» TASK TO CARRY OUT: Without the pictures, set down every record below exactly as it reads.

START EXCERPTED DATA

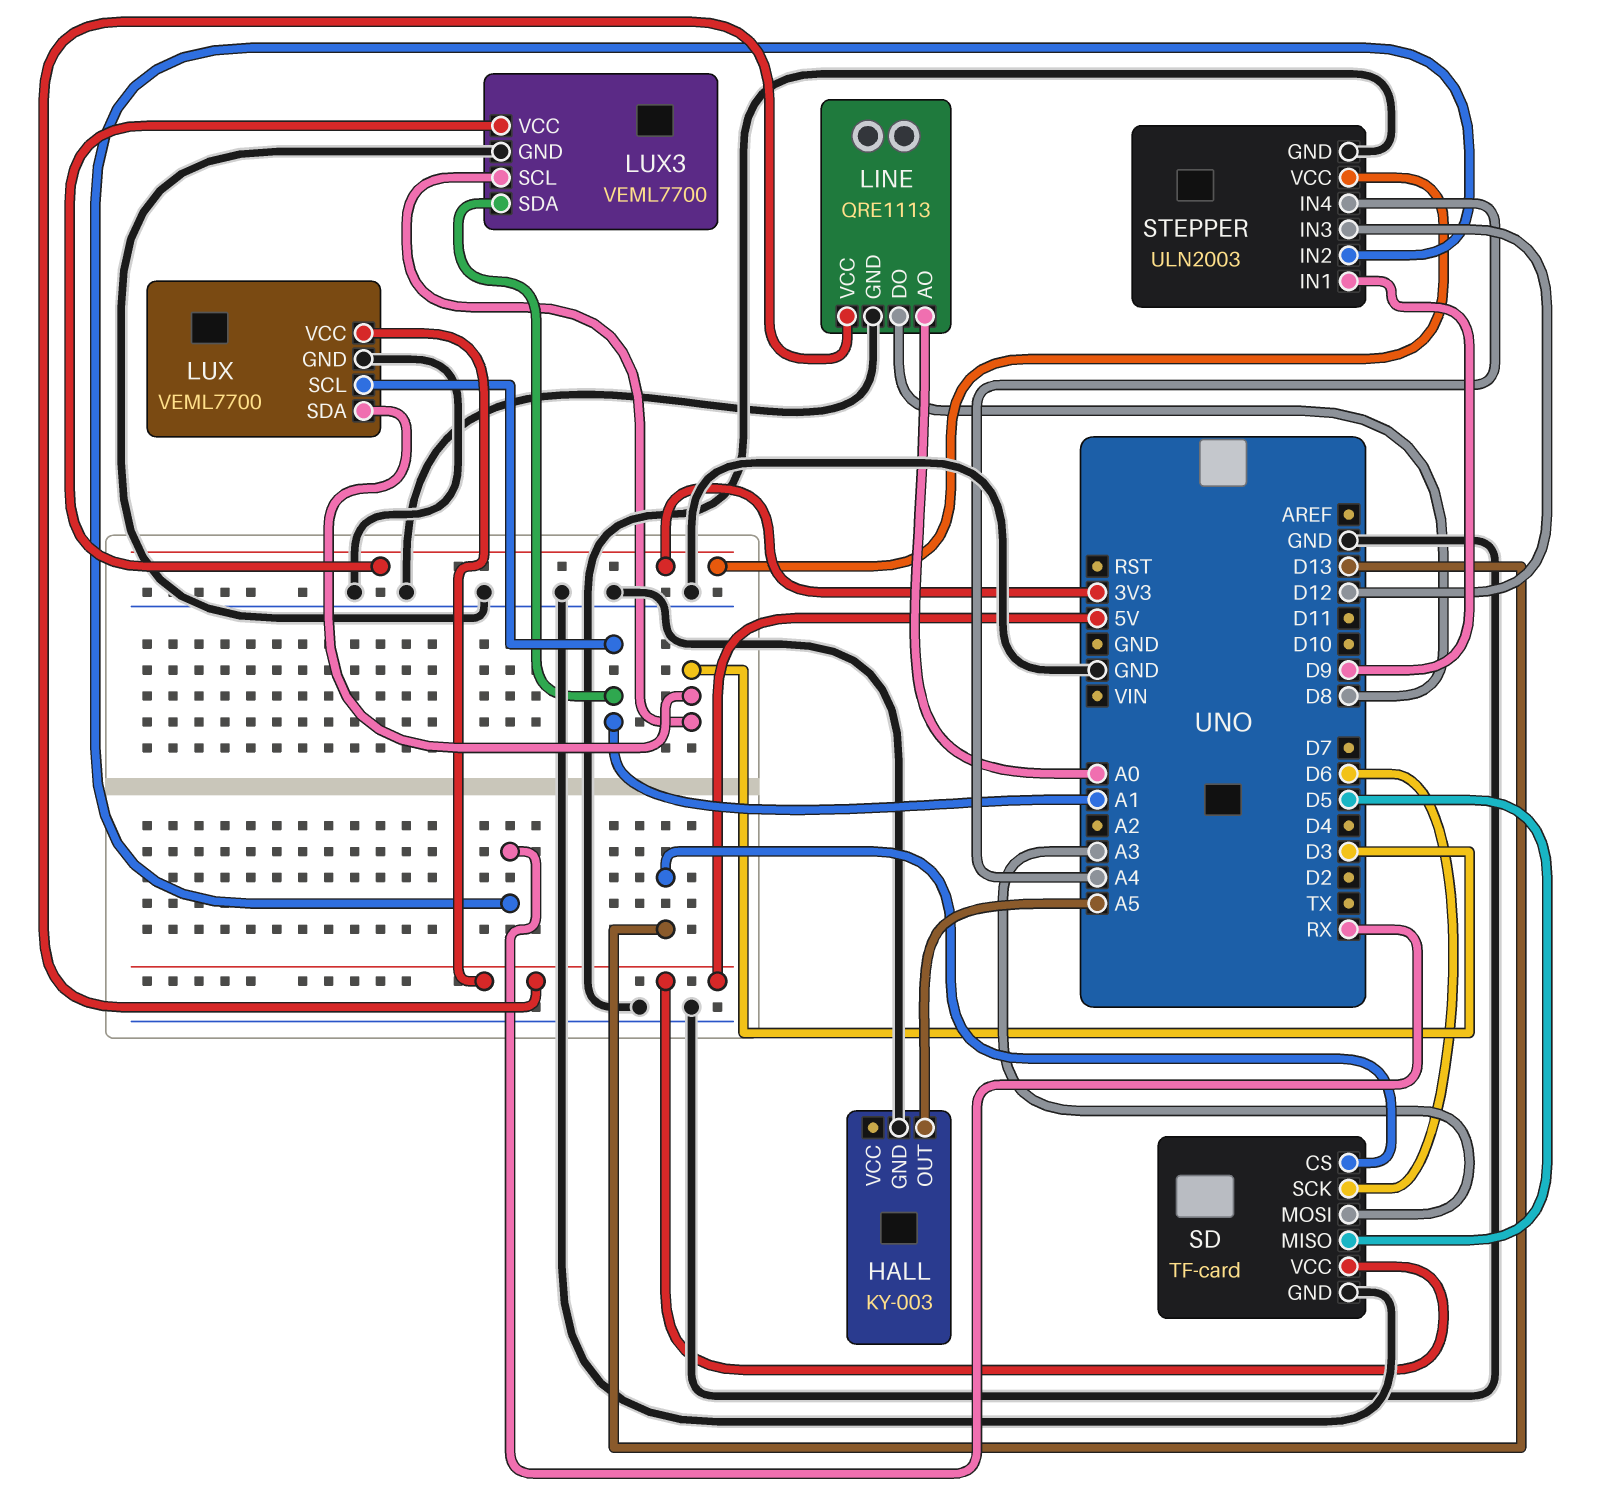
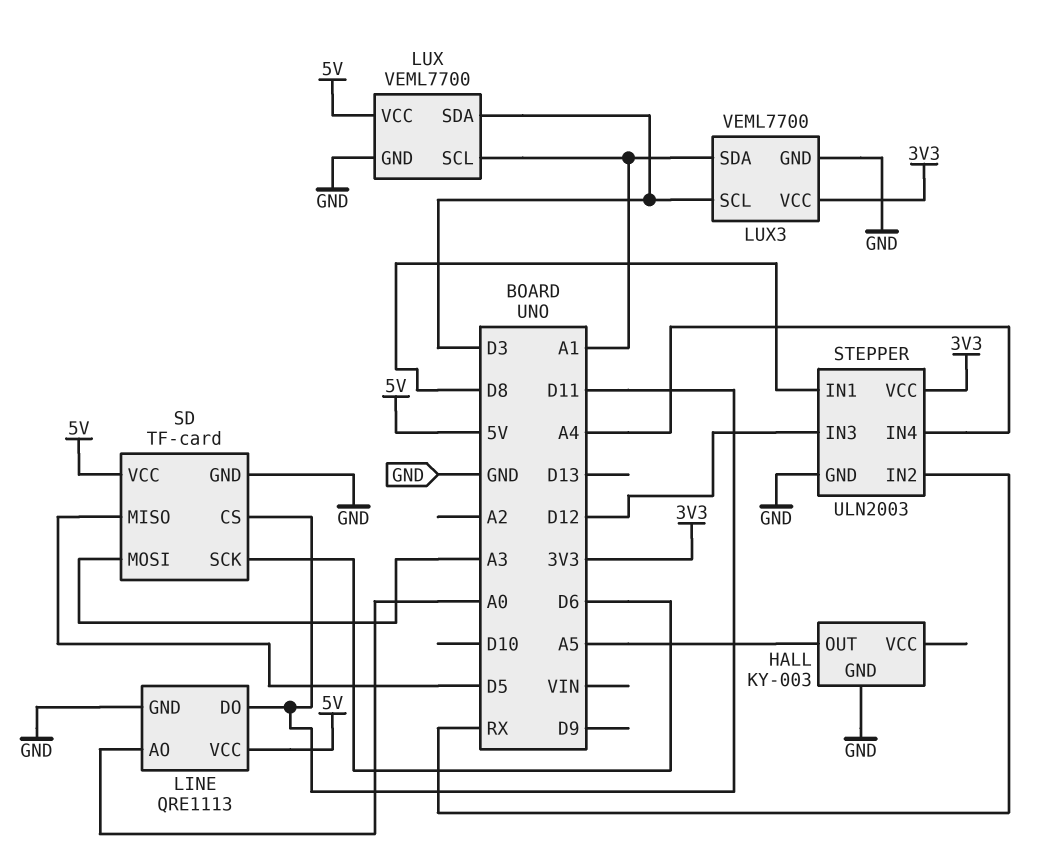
LINE pin DO: D8 -> D11
SD pin CS: D13 -> D11
STEPPER pin IN1: D9 -> D8

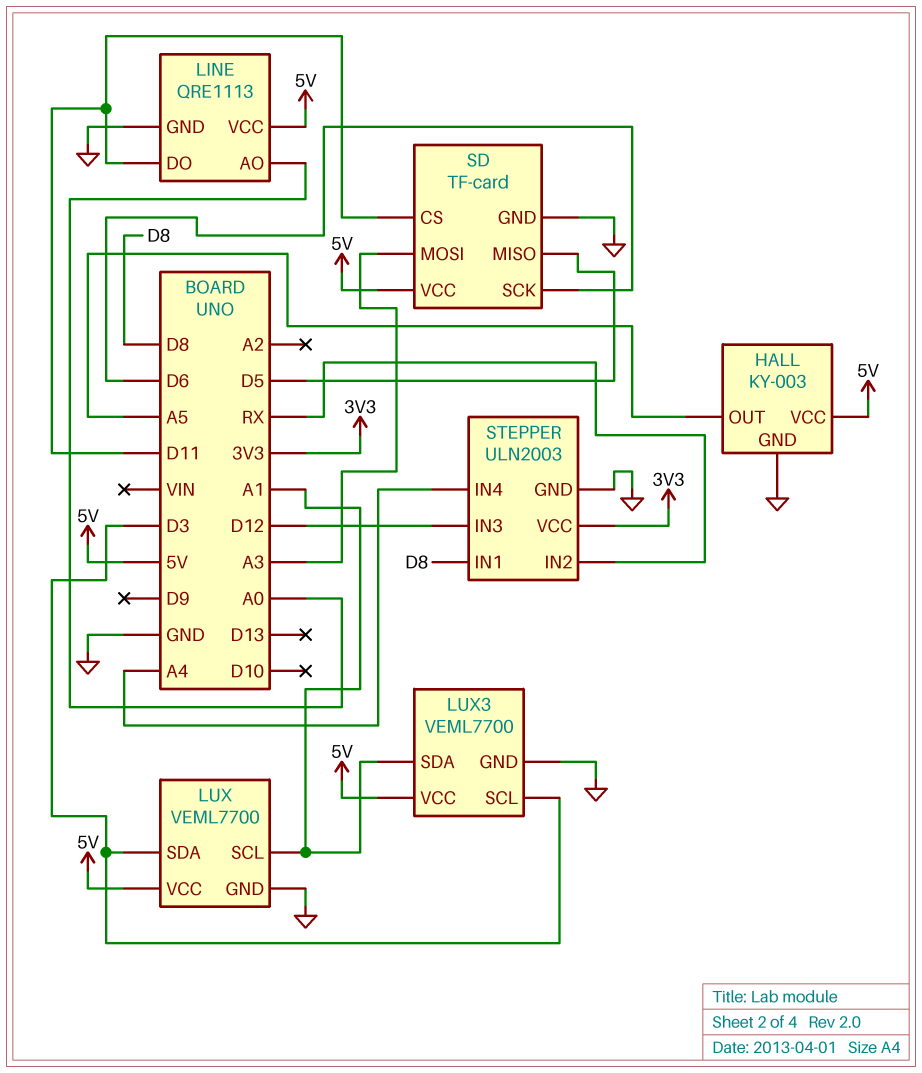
HALL pin VCC: none -> 5V
LUX3 pin VCC: 3V3 -> 5V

END EXCERPTED DATA

» ANSWER TO THIS EXERCISE:
LINE pin DO: D8 -> D11
SD pin CS: D13 -> D11
STEPPER pin IN1: D9 -> D8

HALL pin VCC: none -> 5V
LUX3 pin VCC: 3V3 -> 5V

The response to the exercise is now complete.